▶ **Task input**:

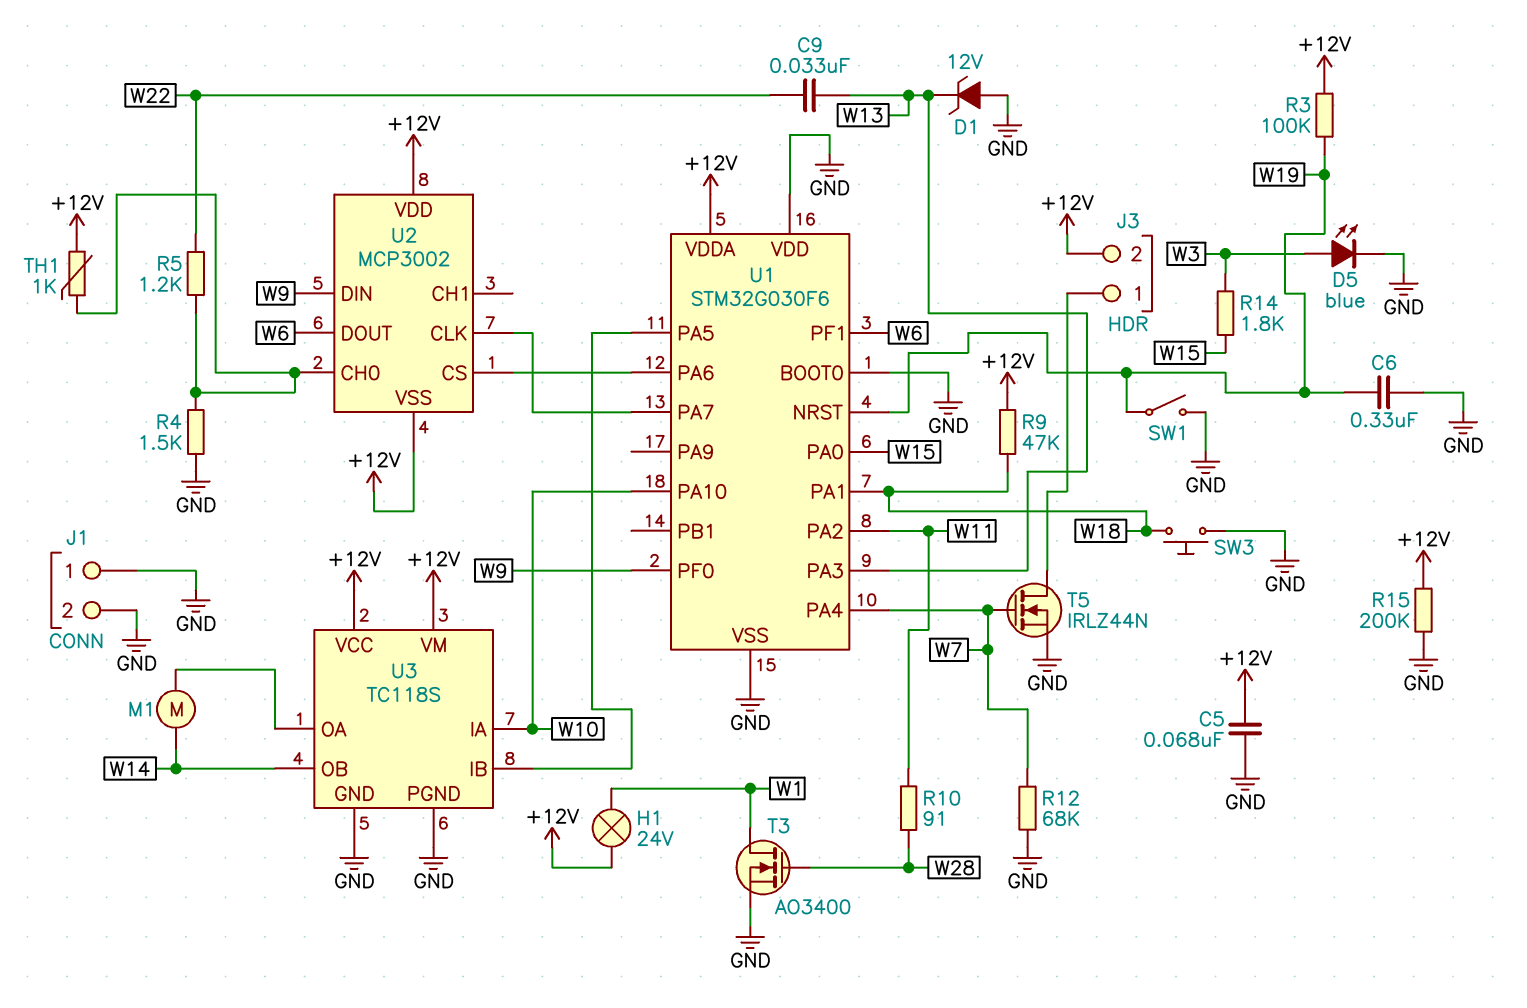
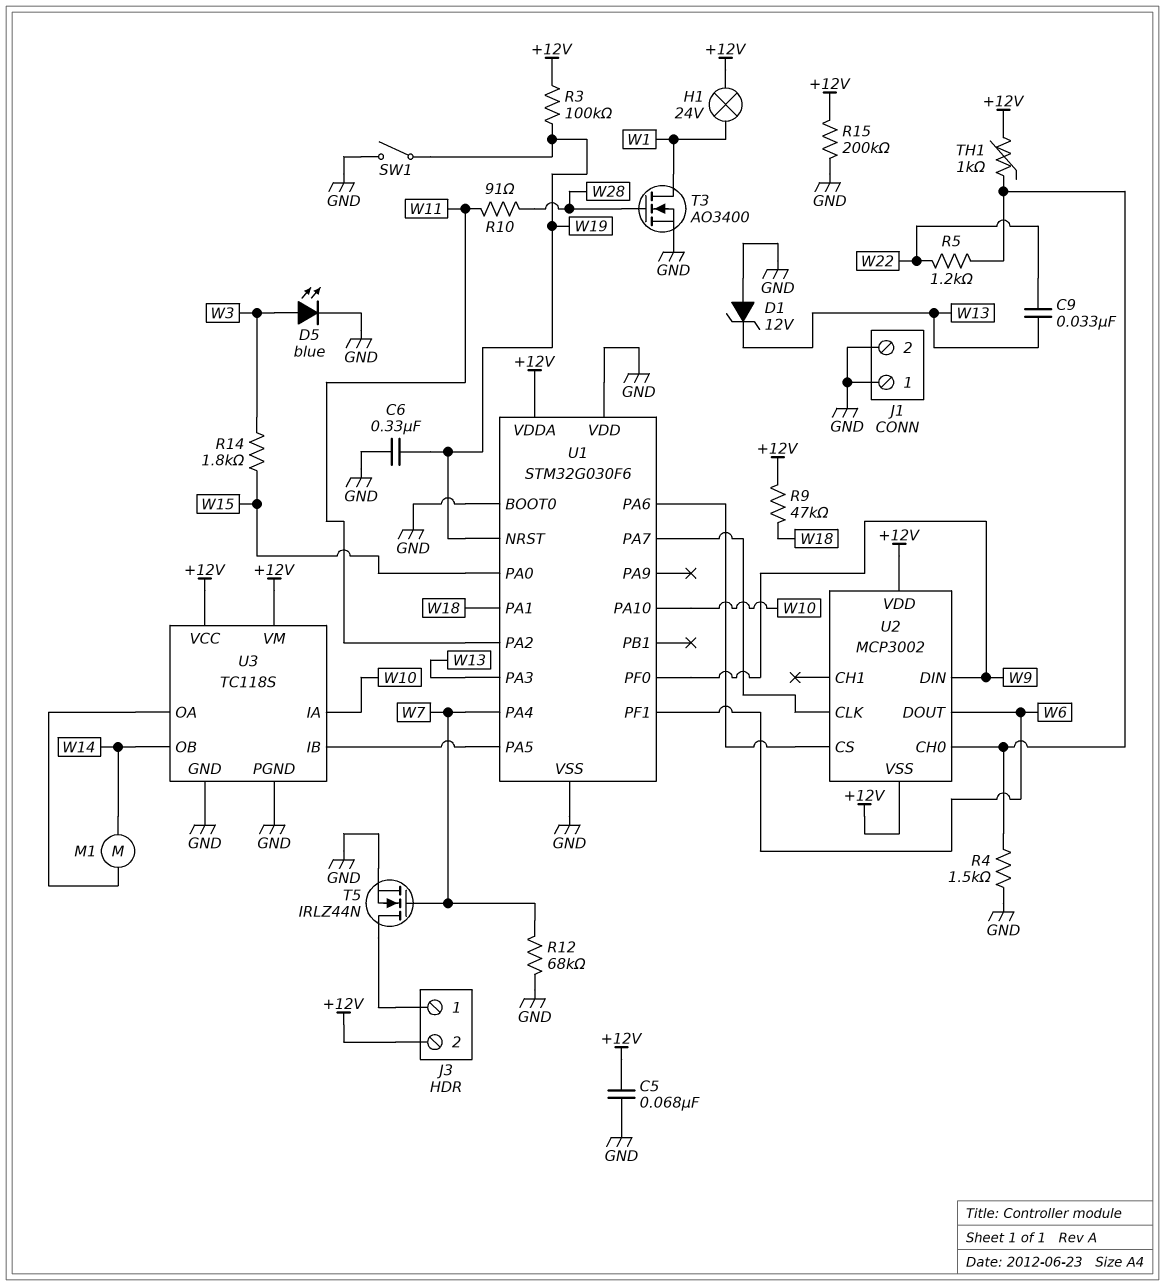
SW3: button (GND, W18) -> none

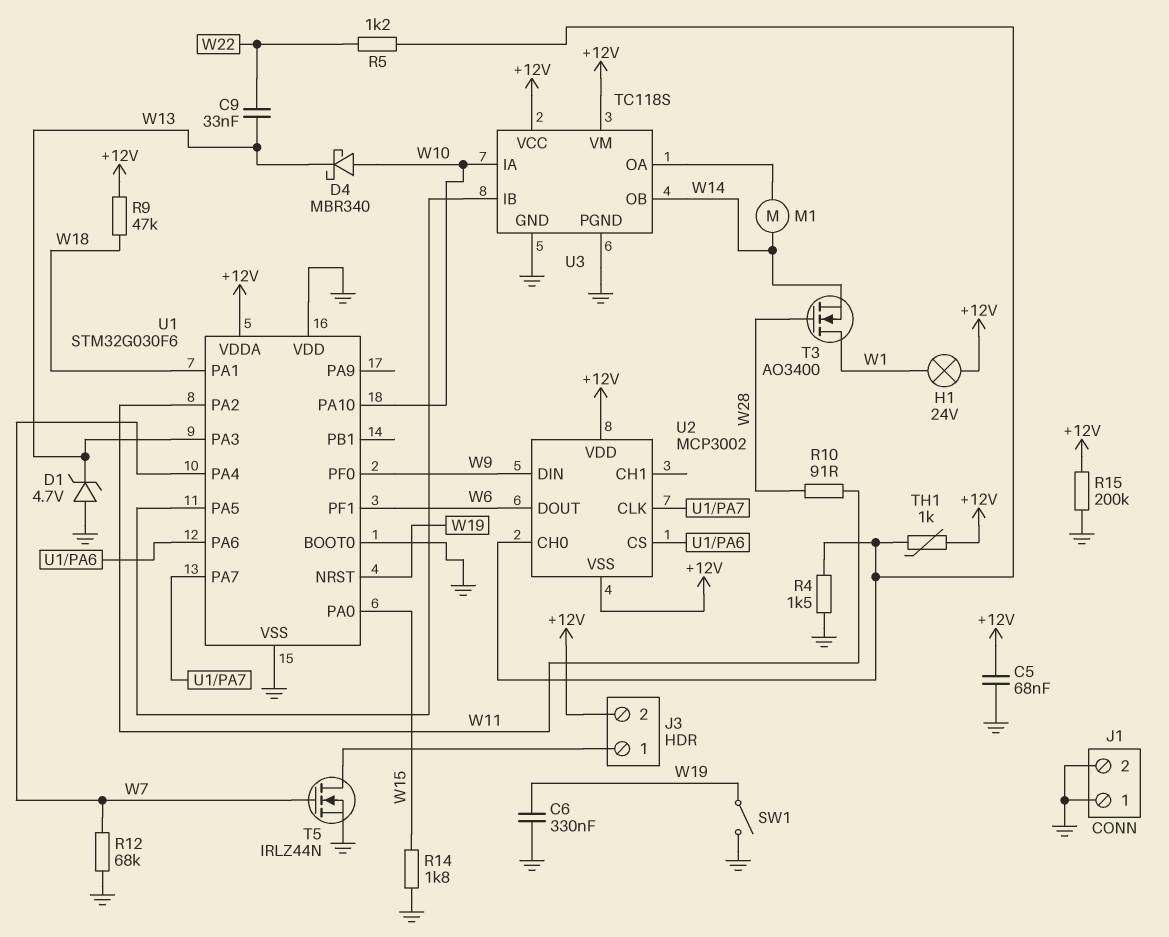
D1: zener 12V (A GND, K W13) -> zener 4.7V (A GND, K W13)
D4: none -> schottky MBR340 (A W10, K W13)
D5: LED blue (A W3, K GND) -> none
R3: 100k (+12V, W19) -> none
R14: 1.8k (W3, W15) -> 1.8k (GND, W15)
T3: NMOS AO3400 (G W28, D W1, S GND) -> NMOS AO3400 (G W28, D W1, S W14)

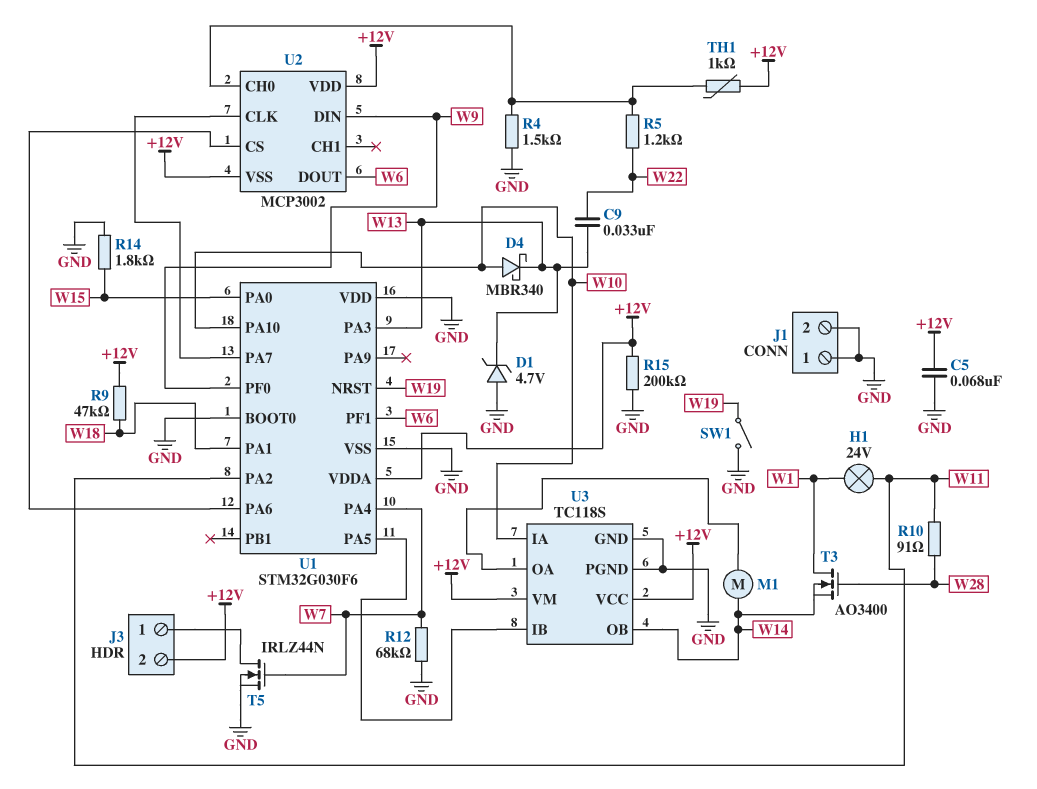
C6: 330nF (GND, W19) -> none
H1: lamp 24V (+12V, W1) -> lamp 24V (W1, W11)

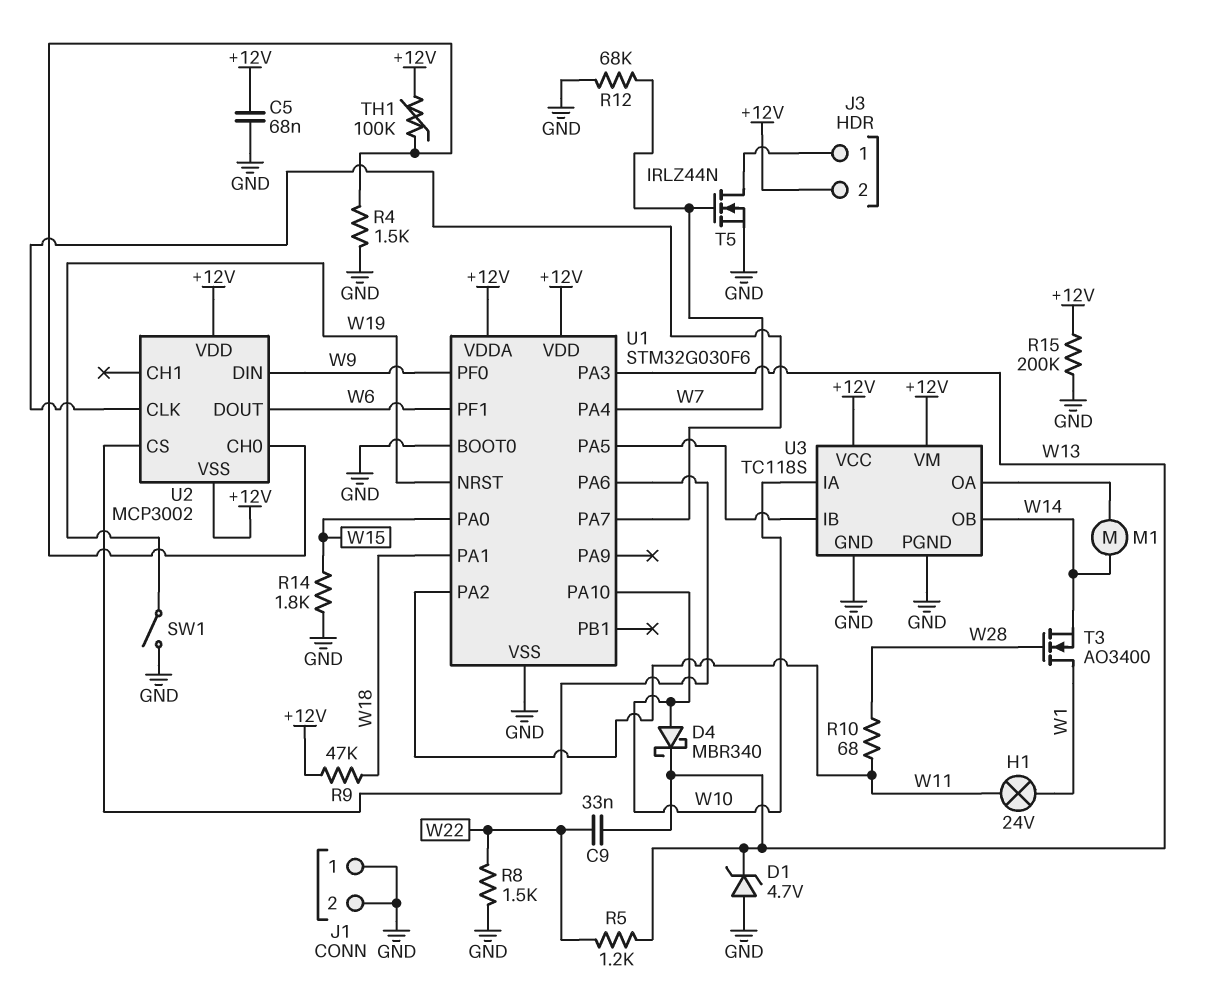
R5: 1.2k (U2/CH0, W22) -> 1.2k (W13, W22)
R8: none -> 1.5k (GND, W22)
R10: 91 (W11, W28) -> 68 (W11, W28)
TH1: 1k (+12V, U2/CH0) -> 100k (+12V, U2/CH0)
U1 pin VDD: GND -> +12V

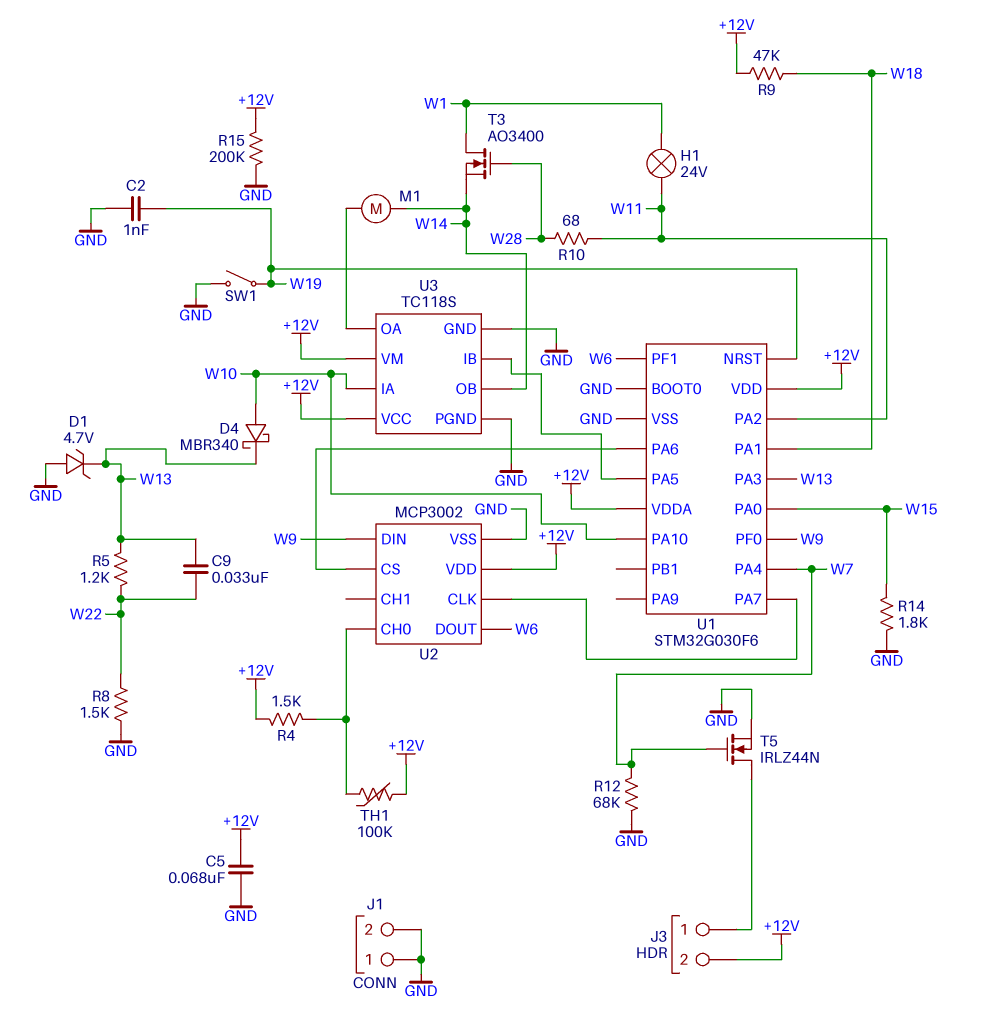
C2: none -> 1nF (GND, W19)
R4: 1.5k (GND, U2/CH0) -> 1.5k (+12V, U2/CH0)
U2 pin VSS: +12V -> GND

▶ **Assignment**: Every line holding the word "none" should be copied out of the material.

▶ **Your solution**:
SW3: button (GND, W18) -> none
D4: none -> schottky MBR340 (A W10, K W13)
D5: LED blue (A W3, K GND) -> none
R3: 100k (+12V, W19) -> none
C6: 330nF (GND, W19) -> none
R8: none -> 1.5k (GND, W22)
C2: none -> 1nF (GND, W19)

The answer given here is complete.